▶ **EXERCISE INSTRUCTIONS**
Will you extract the entries word for word? Images should not appear in the copy.

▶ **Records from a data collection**
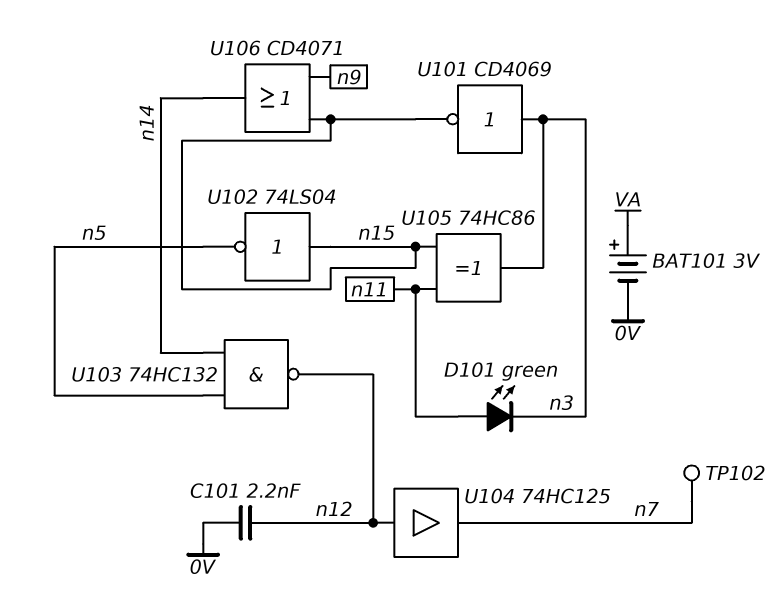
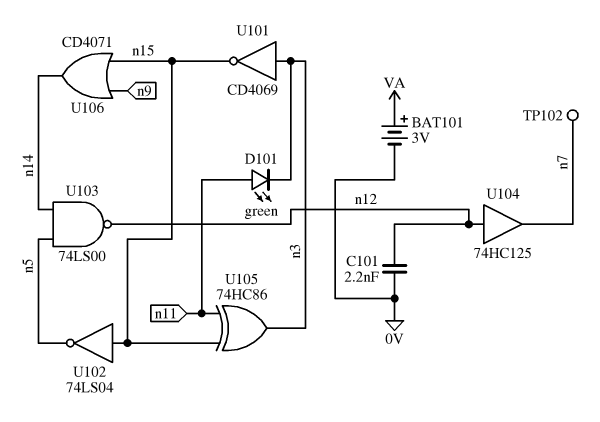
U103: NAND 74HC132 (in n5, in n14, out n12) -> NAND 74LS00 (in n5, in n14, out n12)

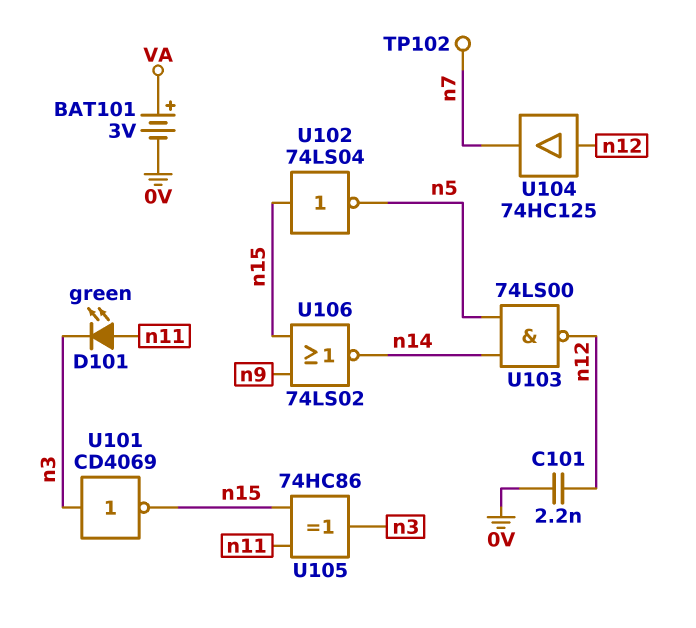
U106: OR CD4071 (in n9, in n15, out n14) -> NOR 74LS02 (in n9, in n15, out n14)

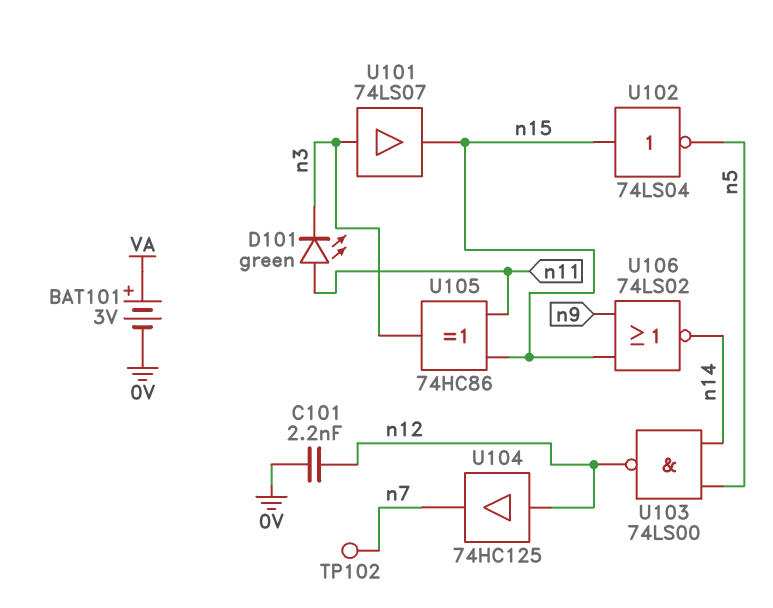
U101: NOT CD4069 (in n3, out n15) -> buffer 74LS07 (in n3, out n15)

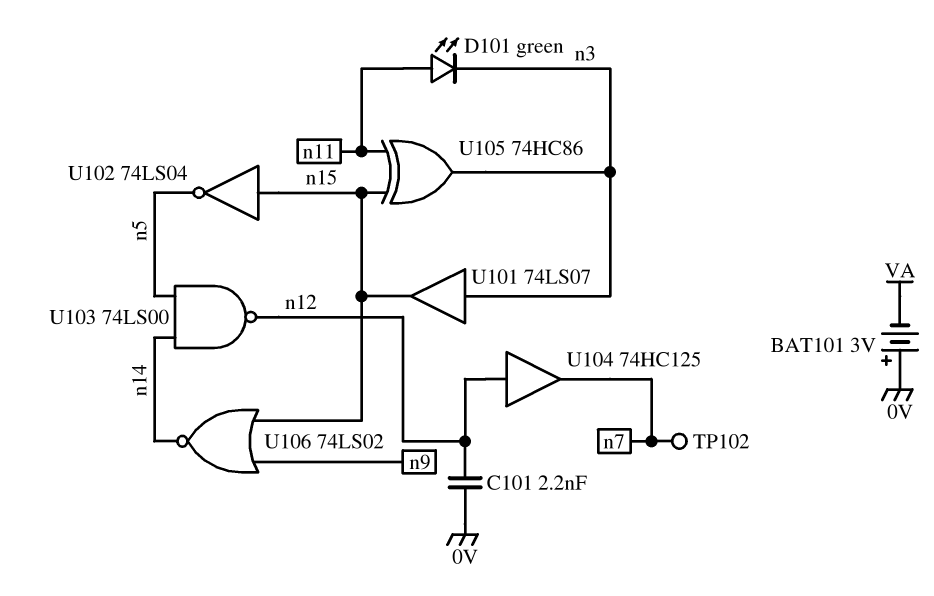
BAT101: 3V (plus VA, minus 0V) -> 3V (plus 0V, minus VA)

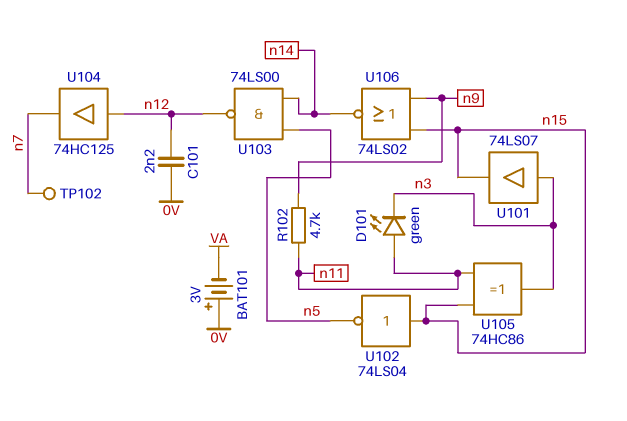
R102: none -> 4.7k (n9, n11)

▶ **RESPONSE AREA**
U103: NAND 74HC132 (in n5, in n14, out n12) -> NAND 74LS00 (in n5, in n14, out n12)

U106: OR CD4071 (in n9, in n15, out n14) -> NOR 74LS02 (in n9, in n15, out n14)

U101: NOT CD4069 (in n3, out n15) -> buffer 74LS07 (in n3, out n15)

BAT101: 3V (plus VA, minus 0V) -> 3V (plus 0V, minus VA)

R102: none -> 4.7k (n9, n11)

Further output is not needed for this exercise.